# [Task details]
Rename "white fur dog at left" to "white dog on the left" everywhere it occurs in the items below, keeping every other word unchanged. Reproduce the items without the pictures.

(Stored dataset items)

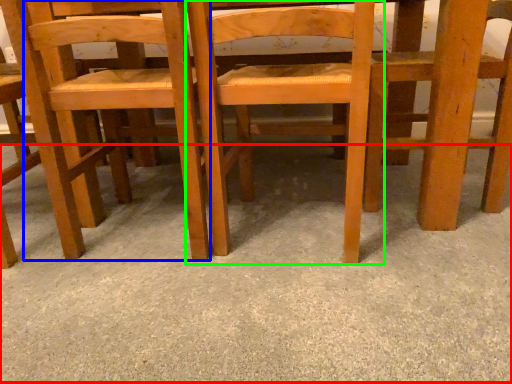
Question: Based on their relative distances, which object is farther from concrete (highlighted by a red box)? Choose from chair (highlighted by a blue box) and chair (highlighted by a green box).

Choices:
 (A) chair
 (B) chair

Answer: (A)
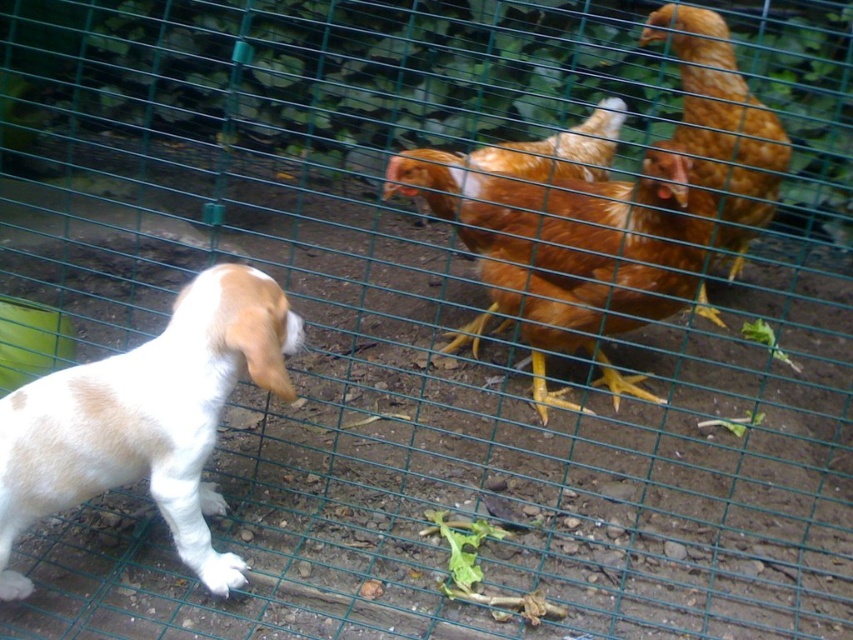
Which is more to the right, golden brown feathers at center or golden feathered chicken at upper right?

From the viewer's perspective, golden feathered chicken at upper right appears more on the right side.

Is point (605, 228) behind point (712, 129)?

That is True.

Identify the location of golden brown feathers at center. coord(573,250).

Who is higher up, white fur dog at left or golden brown feathers at center?

golden brown feathers at center is higher up.

Is white fur dog at left to the right of golden brown feathers at center from the viewer's perspective?

Incorrect, white fur dog at left is not on the right side of golden brown feathers at center.

Measure the distance between point (68, 428) and camera.

1.07 meters

Find the location of a particular element. The image size is (853, 640). white fur dog at left is located at coordinates (148, 419).

The width and height of the screenshot is (853, 640). What are the coordinates of `white fur dog at left` in the screenshot? It's located at pyautogui.click(x=148, y=419).

Does point (204, 355) come farther from viewer compared to point (689, 145)?

No, it is not.

Is point (216, 378) positioned behind point (724, 44)?

No, it is not.

The height and width of the screenshot is (640, 853). Find the location of `white fur dog at left`. white fur dog at left is located at coordinates (148, 419).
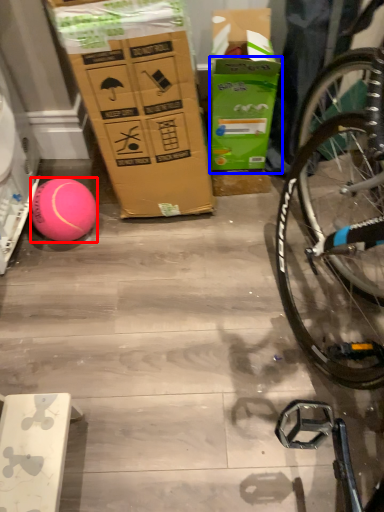
Question: Which object appears farthest to the camera in this image, ball (highlighted by a red box) or cardboard box (highlighted by a blue box)?

Choices:
 (A) ball
 (B) cardboard box

Answer: (A)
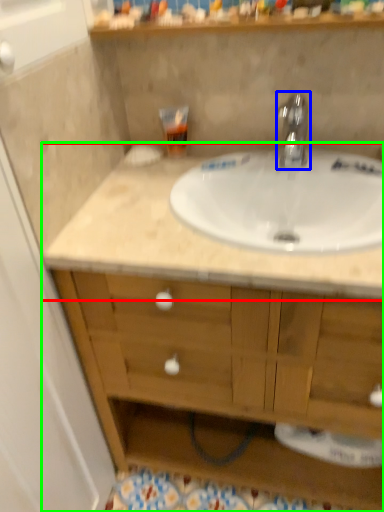
Question: Which object is positioned closest to countertop (highlighted by a red box)? Select from tap (highlighted by a blue box) and bathroom cabinet (highlighted by a green box).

# [Exercise solution]
Question: Based on their relative distances, which object is farther from concrete (highlighted by a red box)? Choose from chair (highlighted by a blue box) and chair (highlighted by a green box).

Choices:
 (A) chair
 (B) chair

Answer: (A)
Which is more to the right, golden brown feathers at center or golden feathered chicken at upper right?

From the viewer's perspective, golden feathered chicken at upper right appears more on the right side.

Is point (605, 228) behind point (712, 129)?

That is True.

Identify the location of golden brown feathers at center. coord(573,250).

Who is higher up, white dog on the left or golden brown feathers at center?

golden brown feathers at center is higher up.

Is white dog on the left to the right of golden brown feathers at center from the viewer's perspective?

Incorrect, white dog on the left is not on the right side of golden brown feathers at center.

Measure the distance between point (68, 428) and camera.

1.07 meters

Find the location of a particular element. The image size is (853, 640). white dog on the left is located at coordinates (148, 419).

The width and height of the screenshot is (853, 640). What are the coordinates of `white dog on the left` in the screenshot? It's located at pyautogui.click(x=148, y=419).

Does point (204, 355) come farther from viewer compared to point (689, 145)?

No, it is not.

Is point (216, 378) positioned behind point (724, 44)?

No, it is not.

The height and width of the screenshot is (640, 853). Find the location of `white dog on the left`. white dog on the left is located at coordinates (148, 419).
Question: Which object appears farthest to the camera in this image, ball (highlighted by a red box) or cardboard box (highlighted by a blue box)?

Choices:
 (A) ball
 (B) cardboard box

Answer: (A)
Question: Which object is positioned closest to countertop (highlighted by a red box)? Select from tap (highlighted by a blue box) and bathroom cabinet (highlighted by a green box).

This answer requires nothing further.